··· DATA

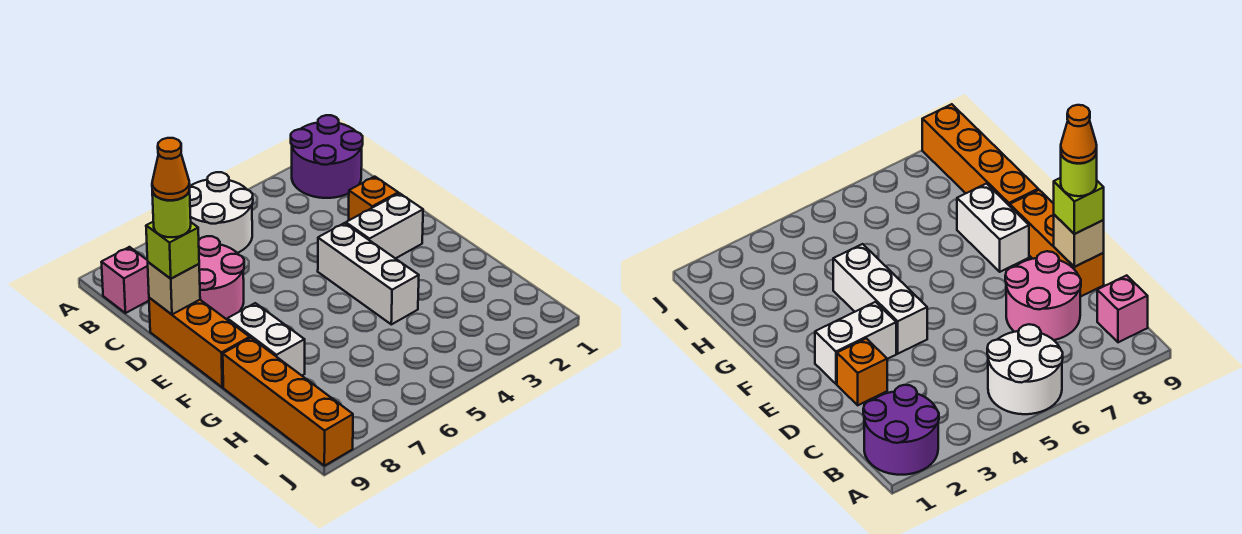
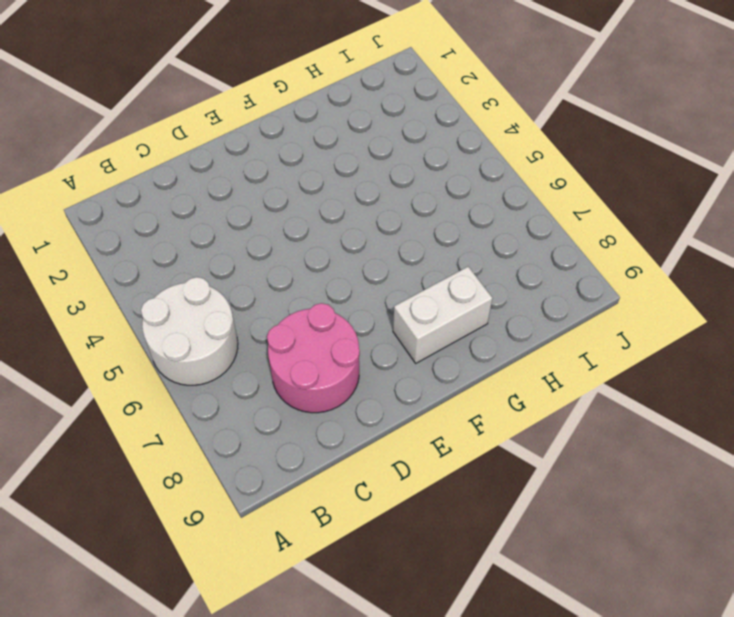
none -> purple round brick A1:B2 level 1
none -> pink brick B9 level 1
none -> orange brick D2 level 1

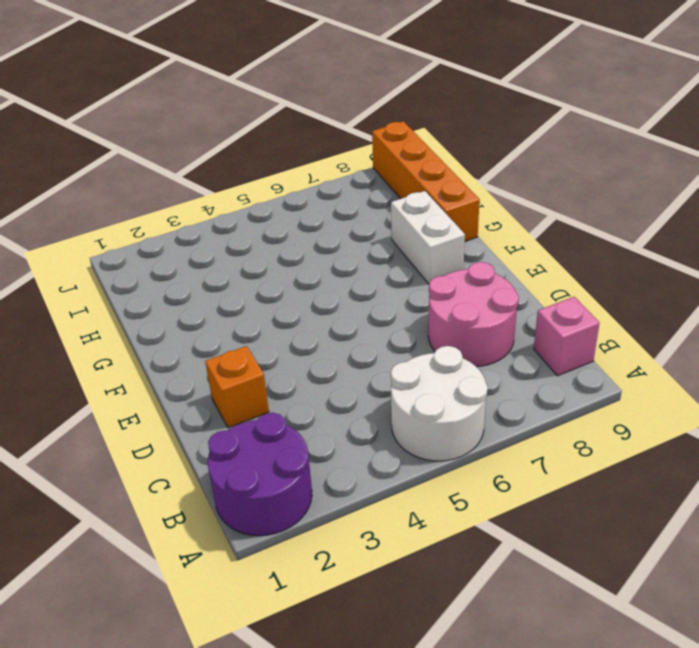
none -> orange brick D9:F9 level 1
none -> white brick E2:E3 level 1
none -> white brick E4:G4 level 1

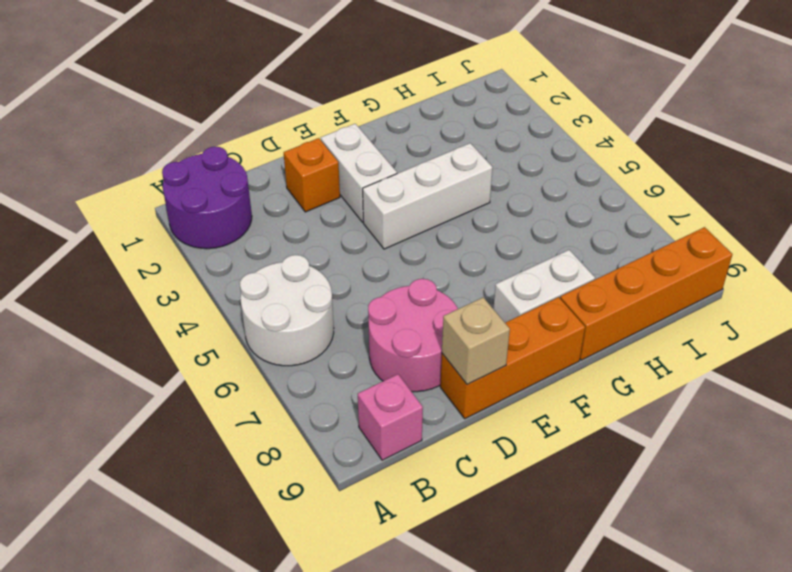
none -> lime brick D9 level 3
none -> lime round brick D9 level 4
none -> orange cone D9 level 5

······

▶ _EXERCISE INSTRUCTIONS_: Copy task for the entries above: every line with the string "brick".

▶ _TASK RESULT_:
none -> purple round brick A1:B2 level 1
none -> pink brick B9 level 1
none -> orange brick D2 level 1
none -> orange brick D9:F9 level 1
none -> white brick E2:E3 level 1
none -> white brick E4:G4 level 1
none -> lime brick D9 level 3
none -> lime round brick D9 level 4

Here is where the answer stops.